* _Data lines_:
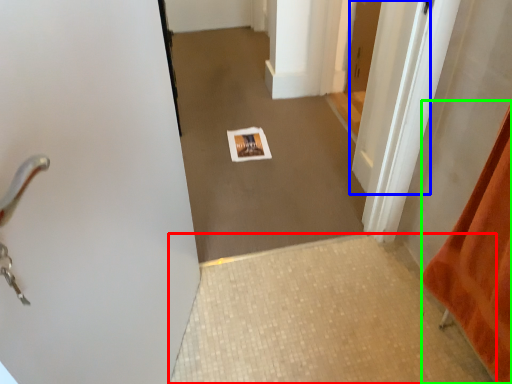
Question: Estimate the real-world distances between objects in this image. Which object is closer to tile (highlighted by a red box), door (highlighted by a blue box) or blanket (highlighted by a green box)?

Choices:
 (A) door
 (B) blanket

Answer: (B)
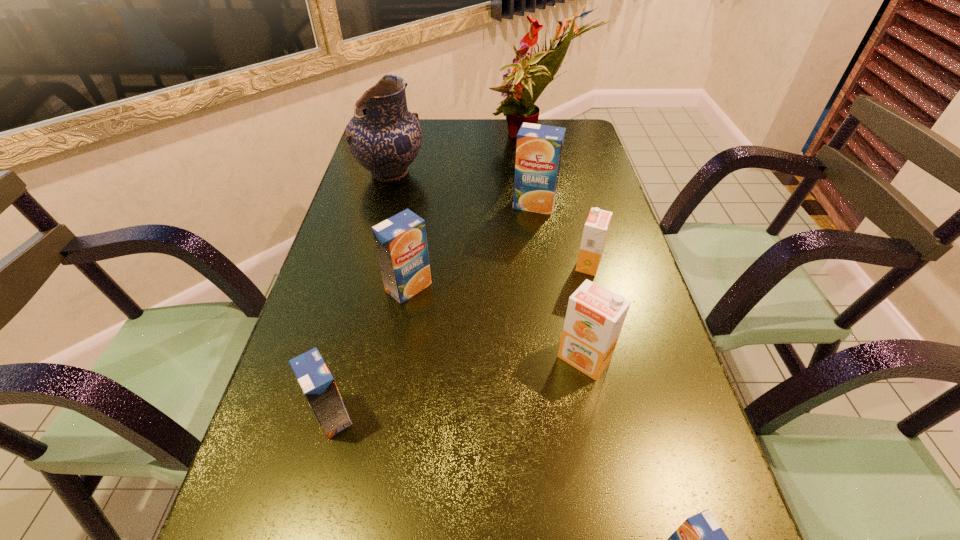
This screenshot has height=540, width=960. Identify the location of the fifth farthest orange_juice. (314, 377).

Locate an element on the screen. The width and height of the screenshot is (960, 540). the farther orange orange juice is located at coordinates 596,228.

Image resolution: width=960 pixels, height=540 pixels. What are the coordinates of `blank area located 0.130m on the front-facing side of the tallest object` in the screenshot? It's located at (445, 139).

In order to click on vacant space situated on the front-facing side of the tallest object in this screenshot , I will do `click(409, 139)`.

Locate an element on the screen. The width and height of the screenshot is (960, 540). free location located on the front-facing side of the tallest object is located at coordinates (436, 139).

Find the location of a particular element. This screenshot has height=540, width=960. blank space located 0.060m on the back of the blue pottery is located at coordinates (397, 146).

I want to click on vacant space situated 0.320m on the front of the third blue orange_juice from left to right, so click(549, 305).

The height and width of the screenshot is (540, 960). I want to click on vacant space located 0.220m on the right of the third nearest blue orange_juice, so point(530,287).

Where is `free space located 0.230m on the front of the third nearest object`? The height and width of the screenshot is (540, 960). free space located 0.230m on the front of the third nearest object is located at coordinates (615, 516).

Locate an element on the screen. Image resolution: width=960 pixels, height=540 pixels. free space located on the right of the third farthest blue orange_juice is located at coordinates (584, 416).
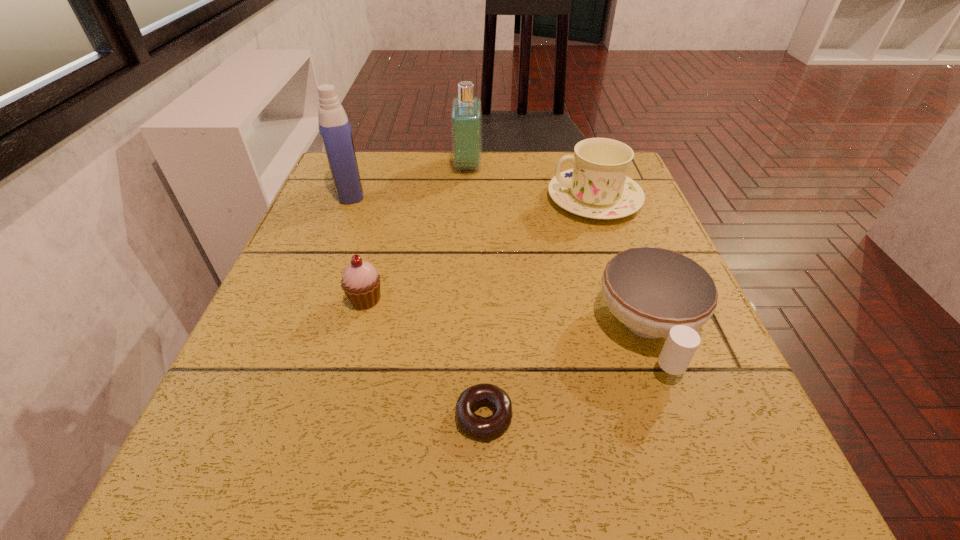
Where is `detergent`? detergent is located at coordinates (334, 126).

At what (x,y) coordinates should I click in order to perform the action: click on the tallest object. Please return your answer as a coordinate pair (x, y). The height and width of the screenshot is (540, 960). Looking at the image, I should click on pyautogui.click(x=334, y=126).

The image size is (960, 540). What are the coordinates of `the second tallest object` in the screenshot? It's located at (466, 113).

You are a GUI agent. You are given a task and a screenshot of the screen. Output one action in this format:
    pyautogui.click(x=<x>, y=<y>)
    Task: Click on the taller chinaware
    
    Given the screenshot: What is the action you would take?
    pyautogui.click(x=597, y=187)

Locate an element on the screen. The image size is (960, 540). the third tallest object is located at coordinates [x=597, y=187].

The image size is (960, 540). Find the location of `cupcake`. cupcake is located at coordinates (360, 282).

This screenshot has width=960, height=540. In order to click on the shorter chinaware in this screenshot , I will do `click(655, 292)`.

In order to click on the nearest object in this screenshot , I will do `click(483, 428)`.

Image resolution: width=960 pixels, height=540 pixels. What are the coordinates of `doughnut` in the screenshot? It's located at (483, 428).

At what (x,y) coordinates should I click in order to perform the action: click on free space located on the back of the leftmost object. Please return your answer as a coordinate pair (x, y). The image size is (960, 540). Looking at the image, I should click on (363, 157).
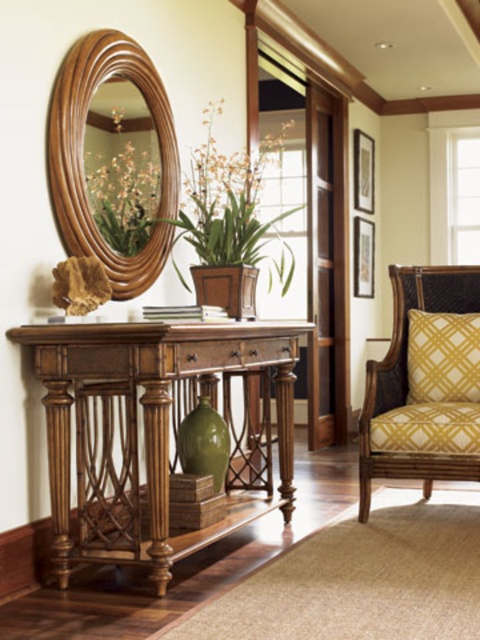
Question: Among these points, which one is nearest to the camera?

Choices:
 (A) (460, 388)
 (B) (54, 522)
 (C) (372, 458)
 (D) (142, 65)

Answer: (B)

Question: Is yellow fabric armchair at right bigger than yellow woven cushion at right?

Choices:
 (A) yes
 (B) no

Answer: (A)

Question: Which point is farther to the camera?

Choices:
 (A) (247, 392)
 (B) (458, 460)
 (C) (420, 371)
 (D) (240, 248)

Answer: (A)

Question: Estimate the real-world distances between objects in this image. Which object is farther from the wooden oval mirror at upper left?

Choices:
 (A) yellow woven cushion at right
 (B) green matte vase at center
 (C) mahogany wood console table at center
 (D) yellow fabric armchair at right

Answer: (A)

Question: Can you confirm if yellow fabric armchair at right is smaller than wooden oval mirror at upper left?

Choices:
 (A) yes
 (B) no

Answer: (B)

Question: Is yellow fabric armchair at right wider than wooden oval mirror at upper left?

Choices:
 (A) no
 (B) yes

Answer: (B)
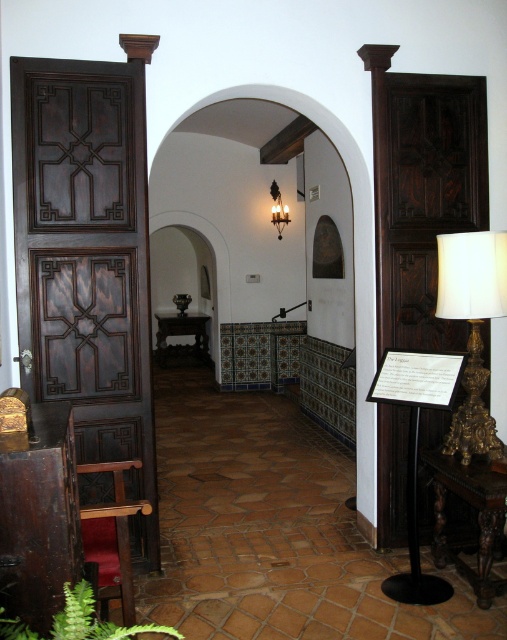
Question: Which is nearer to the wooden polished chair at lower left?

Choices:
 (A) dark wood paneling at left
 (B) green leafy fern at lower left
 (C) dark wood carved door at right

Answer: (B)

Question: Can you confirm if dark wood paneling at left is positioned to the left of wooden polished chair at lower left?

Choices:
 (A) no
 (B) yes

Answer: (B)

Question: Among these objects, which one is farthest from the camera?

Choices:
 (A) wooden polished chair at lower left
 (B) dark wood paneling at left

Answer: (B)

Question: Among these points, which one is farthest from the camera?

Choices:
 (A) (451, 316)
 (B) (139, 122)

Answer: (B)

Question: Does green leafy fern at lower left appear over matte black sconce at upper center?

Choices:
 (A) yes
 (B) no

Answer: (B)

Question: Is gold ornate lamp at right further to camera compared to matte black sconce at upper center?

Choices:
 (A) yes
 (B) no

Answer: (B)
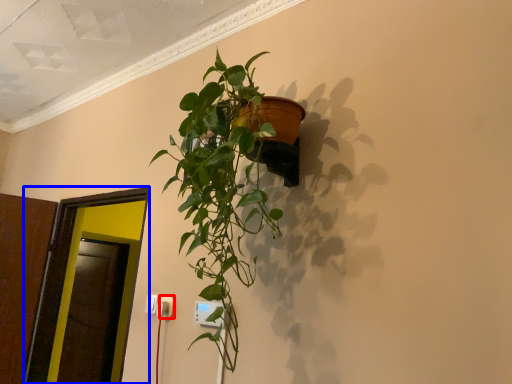
Question: Which of the following is the farthest to the observer, electric outlet (highlighted by a red box) or glass door (highlighted by a blue box)?

Choices:
 (A) electric outlet
 (B) glass door

Answer: (B)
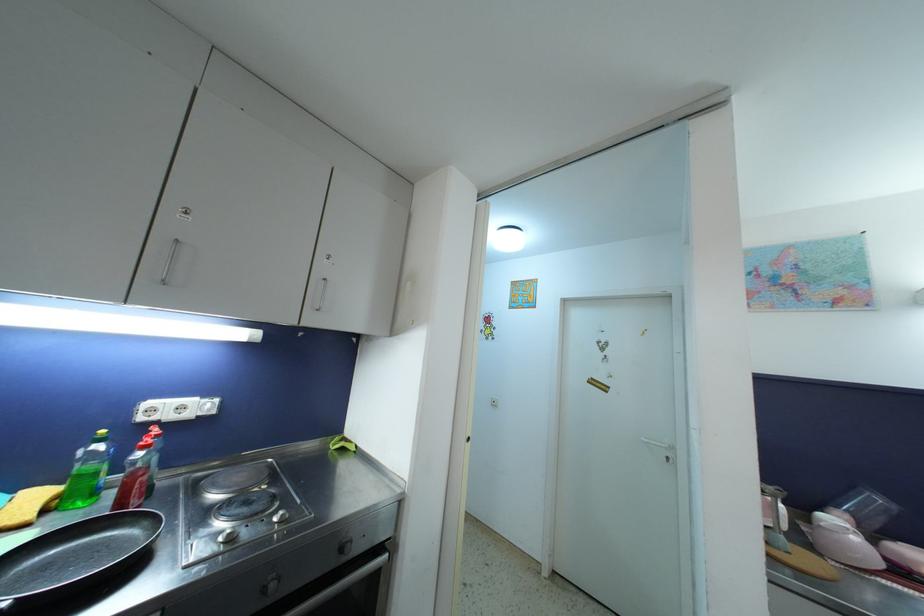
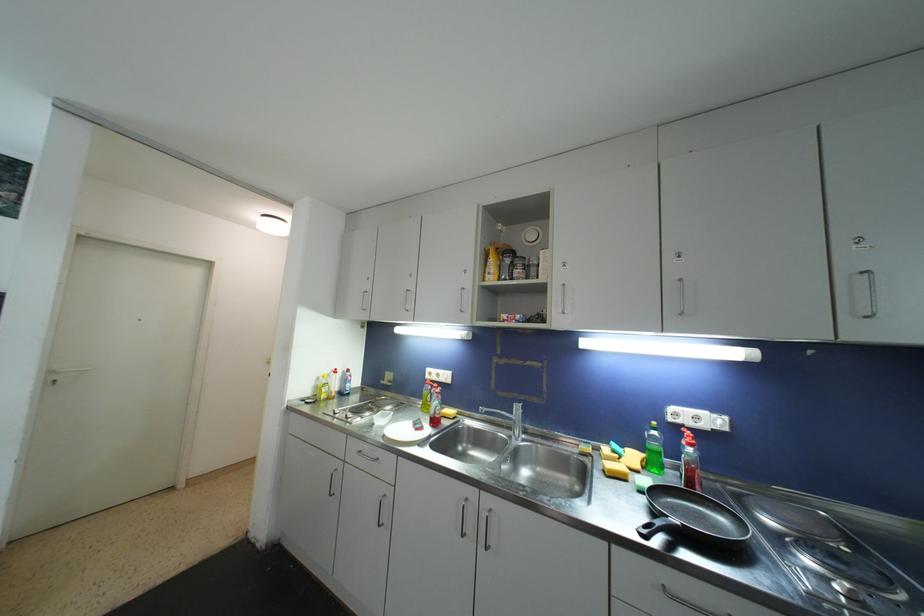
Question: Based on the continuous images, in which direction is the camera rotating? Reply with the corresponding letter.

Choices:
 (A) Left
 (B) Right
 (C) Up
 (D) Down

Answer: (A)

* _Directions_: Print every line of the records above verbatim, leaving out the pictures.

* _Worked answer_:
Question: Estimate the real-world distances between objects in this image. Which object is closer to tile (highlighted by a red box), door (highlighted by a blue box) or blanket (highlighted by a green box)?

Choices:
 (A) door
 (B) blanket

Answer: (B)
This screenshot has height=540, width=960. Identify the location of the fifth farthest orange_juice. (314, 377).

Locate an element on the screen. The width and height of the screenshot is (960, 540). the farther orange orange juice is located at coordinates 596,228.

Image resolution: width=960 pixels, height=540 pixels. What are the coordinates of `blank area located 0.130m on the front-facing side of the tallest object` in the screenshot? It's located at (445, 139).

In order to click on vacant space situated on the front-facing side of the tallest object in this screenshot , I will do `click(409, 139)`.

Locate an element on the screen. The width and height of the screenshot is (960, 540). free location located on the front-facing side of the tallest object is located at coordinates (436, 139).

Find the location of a particular element. This screenshot has height=540, width=960. blank space located 0.060m on the back of the blue pottery is located at coordinates (397, 146).

I want to click on vacant space situated 0.320m on the front of the third blue orange_juice from left to right, so click(549, 305).

The height and width of the screenshot is (540, 960). I want to click on vacant space located 0.220m on the right of the third nearest blue orange_juice, so point(530,287).

Where is `free space located 0.230m on the front of the third nearest object`? The height and width of the screenshot is (540, 960). free space located 0.230m on the front of the third nearest object is located at coordinates (615, 516).

Locate an element on the screen. Image resolution: width=960 pixels, height=540 pixels. free space located on the right of the third farthest blue orange_juice is located at coordinates (584, 416).
Where is `detergent`? detergent is located at coordinates (334, 126).

At what (x,y) coordinates should I click in order to perform the action: click on the tallest object. Please return your answer as a coordinate pair (x, y). The height and width of the screenshot is (540, 960). Looking at the image, I should click on pyautogui.click(x=334, y=126).

The image size is (960, 540). What are the coordinates of `the second tallest object` in the screenshot? It's located at (466, 113).

You are a GUI agent. You are given a task and a screenshot of the screen. Output one action in this format:
    pyautogui.click(x=<x>, y=<y>)
    Task: Click on the taller chinaware
    
    Given the screenshot: What is the action you would take?
    pyautogui.click(x=597, y=187)

Locate an element on the screen. The image size is (960, 540). the third tallest object is located at coordinates [x=597, y=187].

The image size is (960, 540). Find the location of `cupcake`. cupcake is located at coordinates (360, 282).

This screenshot has width=960, height=540. In order to click on the shorter chinaware in this screenshot , I will do `click(655, 292)`.

In order to click on the nearest object in this screenshot , I will do `click(483, 428)`.

Image resolution: width=960 pixels, height=540 pixels. What are the coordinates of `doughnut` in the screenshot? It's located at (483, 428).

At what (x,y) coordinates should I click in order to perform the action: click on free space located on the back of the leftmost object. Please return your answer as a coordinate pair (x, y). The image size is (960, 540). Looking at the image, I should click on (363, 157).
Question: Among these points, which one is nearest to the camera?

Choices:
 (A) (460, 388)
 (B) (54, 522)
 (C) (372, 458)
 (D) (142, 65)

Answer: (B)

Question: Is yellow fabric armchair at right bigger than yellow woven cushion at right?

Choices:
 (A) yes
 (B) no

Answer: (A)

Question: Which point is farther to the camera?

Choices:
 (A) (247, 392)
 (B) (458, 460)
 (C) (420, 371)
 (D) (240, 248)

Answer: (A)

Question: Estimate the real-world distances between objects in this image. Which object is farther from the wooden oval mirror at upper left?

Choices:
 (A) yellow woven cushion at right
 (B) green matte vase at center
 (C) mahogany wood console table at center
 (D) yellow fabric armchair at right

Answer: (A)

Question: Can you confirm if yellow fabric armchair at right is smaller than wooden oval mirror at upper left?

Choices:
 (A) yes
 (B) no

Answer: (B)

Question: Is yellow fabric armchair at right wider than wooden oval mirror at upper left?

Choices:
 (A) no
 (B) yes

Answer: (B)
Question: Which is nearer to the wooden polished chair at lower left?

Choices:
 (A) dark wood paneling at left
 (B) green leafy fern at lower left
 (C) dark wood carved door at right

Answer: (B)

Question: Can you confirm if dark wood paneling at left is positioned to the left of wooden polished chair at lower left?

Choices:
 (A) no
 (B) yes

Answer: (B)

Question: Among these objects, which one is farthest from the camera?

Choices:
 (A) wooden polished chair at lower left
 (B) dark wood paneling at left

Answer: (B)

Question: Among these points, which one is farthest from the camera?

Choices:
 (A) (451, 316)
 (B) (139, 122)

Answer: (B)

Question: Does green leafy fern at lower left appear over matte black sconce at upper center?

Choices:
 (A) yes
 (B) no

Answer: (B)

Question: Is gold ornate lamp at right further to camera compared to matte black sconce at upper center?

Choices:
 (A) yes
 (B) no

Answer: (B)
Question: Which of the following is the farthest to the observer, electric outlet (highlighted by a red box) or glass door (highlighted by a blue box)?

Choices:
 (A) electric outlet
 (B) glass door

Answer: (B)
Question: Based on the continuous images, in which direction is the camera rotating? Reply with the corresponding letter.

Choices:
 (A) Left
 (B) Right
 (C) Up
 (D) Down

Answer: (A)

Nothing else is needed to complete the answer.